### RECORDED DATA
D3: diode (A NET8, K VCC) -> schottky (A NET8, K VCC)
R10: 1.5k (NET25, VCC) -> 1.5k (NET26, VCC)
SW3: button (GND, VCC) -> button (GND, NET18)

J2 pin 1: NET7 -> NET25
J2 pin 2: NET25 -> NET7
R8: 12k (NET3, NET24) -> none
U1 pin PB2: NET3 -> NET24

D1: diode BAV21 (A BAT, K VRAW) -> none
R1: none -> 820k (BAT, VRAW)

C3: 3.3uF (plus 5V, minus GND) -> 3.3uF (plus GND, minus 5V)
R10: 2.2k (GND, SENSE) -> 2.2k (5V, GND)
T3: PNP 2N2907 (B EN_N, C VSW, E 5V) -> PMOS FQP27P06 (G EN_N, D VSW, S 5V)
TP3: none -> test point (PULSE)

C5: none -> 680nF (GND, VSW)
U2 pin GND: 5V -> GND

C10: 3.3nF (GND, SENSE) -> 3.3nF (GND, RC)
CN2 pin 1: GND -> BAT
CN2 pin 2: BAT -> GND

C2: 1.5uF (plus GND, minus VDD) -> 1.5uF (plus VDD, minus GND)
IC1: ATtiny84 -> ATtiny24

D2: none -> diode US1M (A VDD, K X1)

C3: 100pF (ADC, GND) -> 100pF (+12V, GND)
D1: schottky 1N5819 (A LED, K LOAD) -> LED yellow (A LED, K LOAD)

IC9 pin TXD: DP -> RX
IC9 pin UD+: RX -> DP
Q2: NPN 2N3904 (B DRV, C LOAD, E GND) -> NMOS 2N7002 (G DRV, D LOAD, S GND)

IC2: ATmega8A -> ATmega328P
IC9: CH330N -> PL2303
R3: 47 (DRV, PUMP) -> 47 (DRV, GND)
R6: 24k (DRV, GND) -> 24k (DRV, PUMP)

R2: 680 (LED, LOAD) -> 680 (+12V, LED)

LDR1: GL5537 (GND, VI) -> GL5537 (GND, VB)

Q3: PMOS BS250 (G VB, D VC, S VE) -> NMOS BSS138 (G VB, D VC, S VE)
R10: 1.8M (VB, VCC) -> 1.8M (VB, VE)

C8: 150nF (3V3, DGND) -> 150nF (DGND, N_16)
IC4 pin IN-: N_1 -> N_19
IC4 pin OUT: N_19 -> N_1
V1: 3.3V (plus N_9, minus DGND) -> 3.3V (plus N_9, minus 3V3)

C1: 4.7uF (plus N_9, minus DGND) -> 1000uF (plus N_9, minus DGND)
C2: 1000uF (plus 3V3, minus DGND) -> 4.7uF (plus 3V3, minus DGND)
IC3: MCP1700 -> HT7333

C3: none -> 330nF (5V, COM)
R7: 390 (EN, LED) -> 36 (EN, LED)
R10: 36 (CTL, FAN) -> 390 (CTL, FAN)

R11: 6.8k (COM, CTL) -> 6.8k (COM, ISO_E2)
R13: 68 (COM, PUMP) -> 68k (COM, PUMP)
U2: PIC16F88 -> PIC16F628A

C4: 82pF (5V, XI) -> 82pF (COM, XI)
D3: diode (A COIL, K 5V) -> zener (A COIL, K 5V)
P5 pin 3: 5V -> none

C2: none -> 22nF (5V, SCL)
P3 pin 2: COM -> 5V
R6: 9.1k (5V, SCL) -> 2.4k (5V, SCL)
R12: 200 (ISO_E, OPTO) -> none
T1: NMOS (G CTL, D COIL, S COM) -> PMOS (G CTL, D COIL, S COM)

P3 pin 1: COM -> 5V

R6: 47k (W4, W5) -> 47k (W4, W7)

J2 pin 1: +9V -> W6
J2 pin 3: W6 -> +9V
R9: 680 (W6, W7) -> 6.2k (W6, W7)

### EXERCISE GOAL
Using the material above, work out how many lines hold the word "COIL". Reply with that number alone.

### YOUR RESPONSE
2